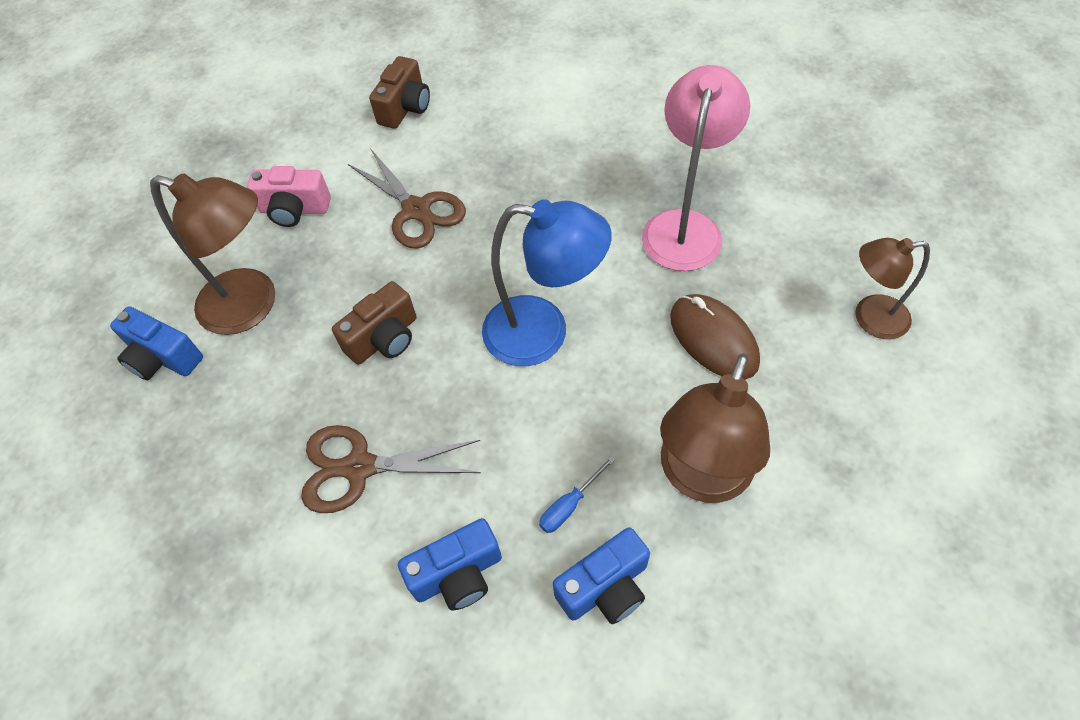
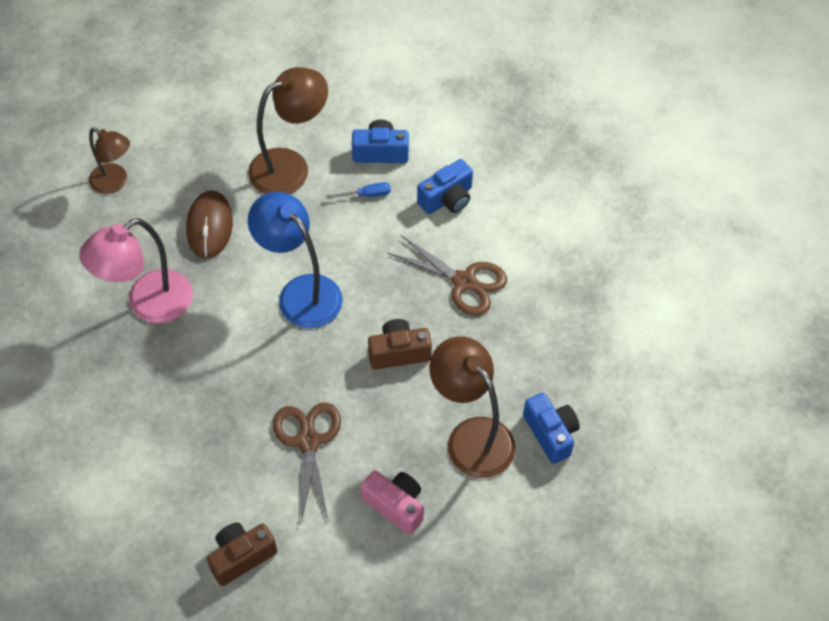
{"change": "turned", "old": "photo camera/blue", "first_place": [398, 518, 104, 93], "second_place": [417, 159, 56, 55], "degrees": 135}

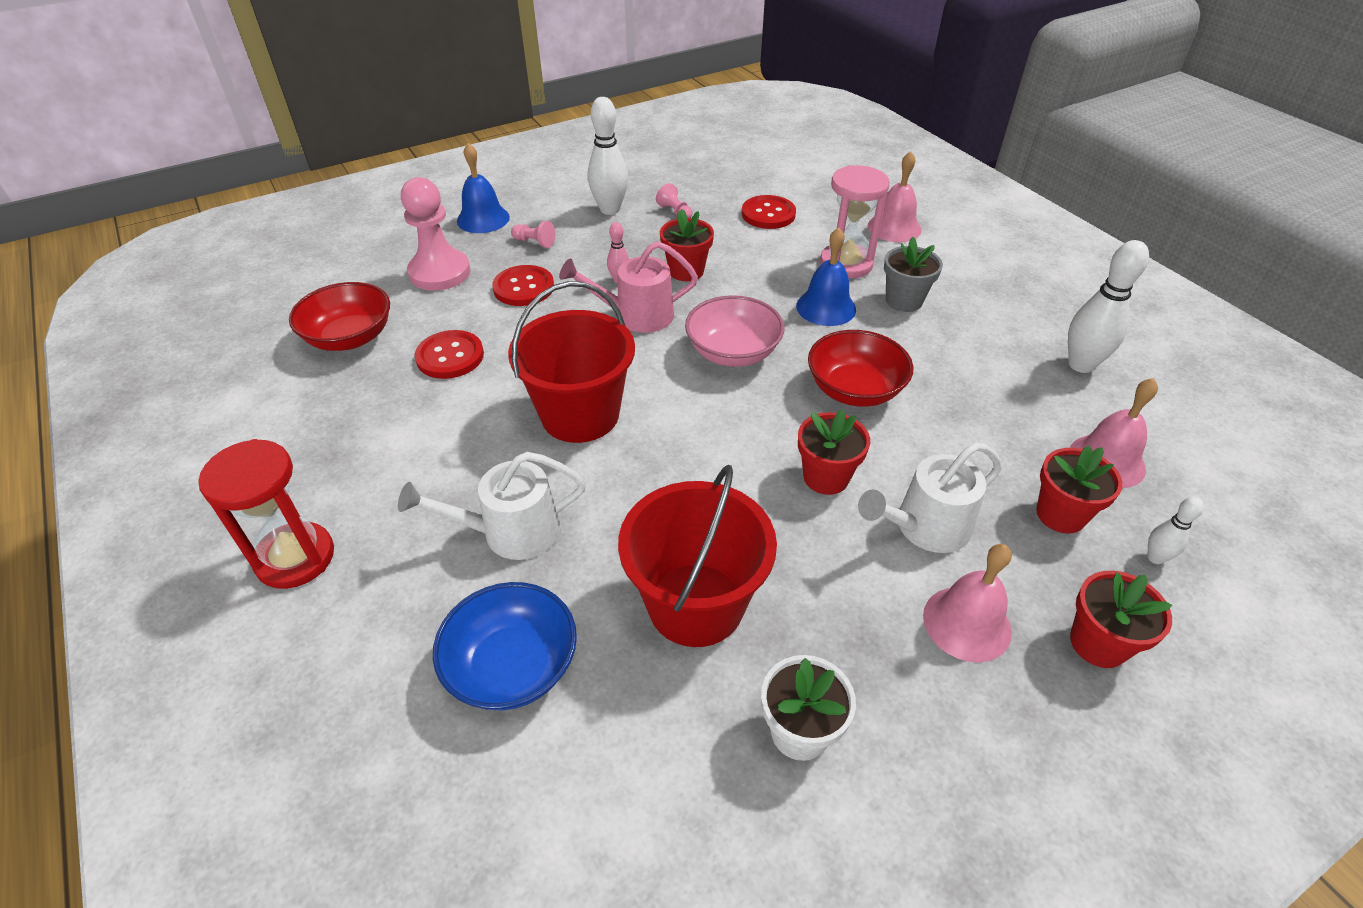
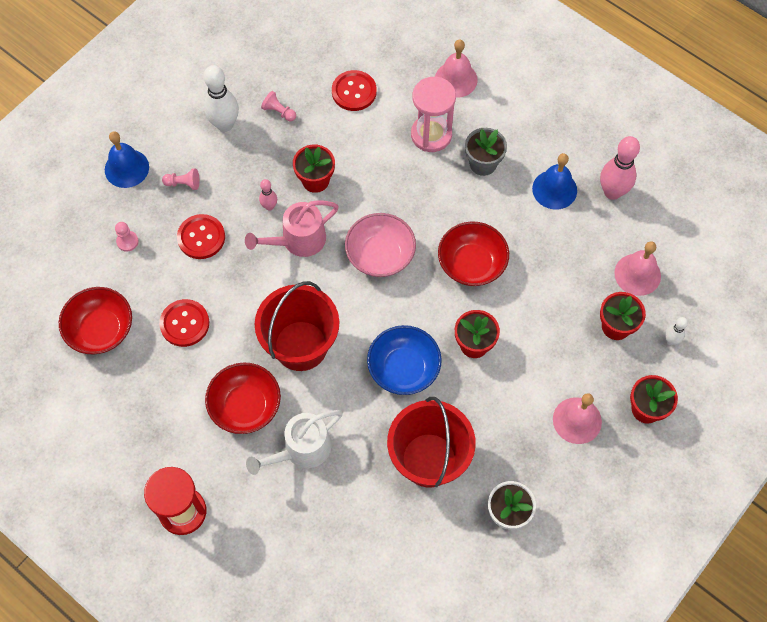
{"change": "resized", "old": "pawn/rosy", "first_place": [401, 177, 70, 114], "second_place": [115, 222, 24, 30], "factor": 0.44}
{"change": "added", "new": "serving bowl/scarlet", "second_place": [205, 362, 76, 72]}
{"change": "moved", "old": "serving bowl/blue", "first_place": [433, 582, 144, 128], "second_place": [367, 325, 75, 70]}
{"change": "moved", "old": "hand bell/blue", "first_place": [796, 228, 60, 98], "second_place": [532, 153, 45, 56]}
{"change": "recoloured", "old": "skittle/white", "new": "skittle/rosy", "first_place": [1068, 240, 81, 133], "second_place": [600, 136, 40, 64]}
{"change": "removed", "old": "watering can/white", "first_place": [858, 443, 144, 110]}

- [Task item] Transcribe all of the entries word for word, but skip any pictures they contain.

- [Task solution]
{"change": "turned", "old": "photo camera/blue", "first_place": [398, 518, 104, 93], "second_place": [417, 159, 56, 55], "degrees": 135}

{"change": "resized", "old": "pawn/rosy", "first_place": [401, 177, 70, 114], "second_place": [115, 222, 24, 30], "factor": 0.44}
{"change": "added", "new": "serving bowl/scarlet", "second_place": [205, 362, 76, 72]}
{"change": "moved", "old": "serving bowl/blue", "first_place": [433, 582, 144, 128], "second_place": [367, 325, 75, 70]}
{"change": "moved", "old": "hand bell/blue", "first_place": [796, 228, 60, 98], "second_place": [532, 153, 45, 56]}
{"change": "recoloured", "old": "skittle/white", "new": "skittle/rosy", "first_place": [1068, 240, 81, 133], "second_place": [600, 136, 40, 64]}
{"change": "removed", "old": "watering can/white", "first_place": [858, 443, 144, 110]}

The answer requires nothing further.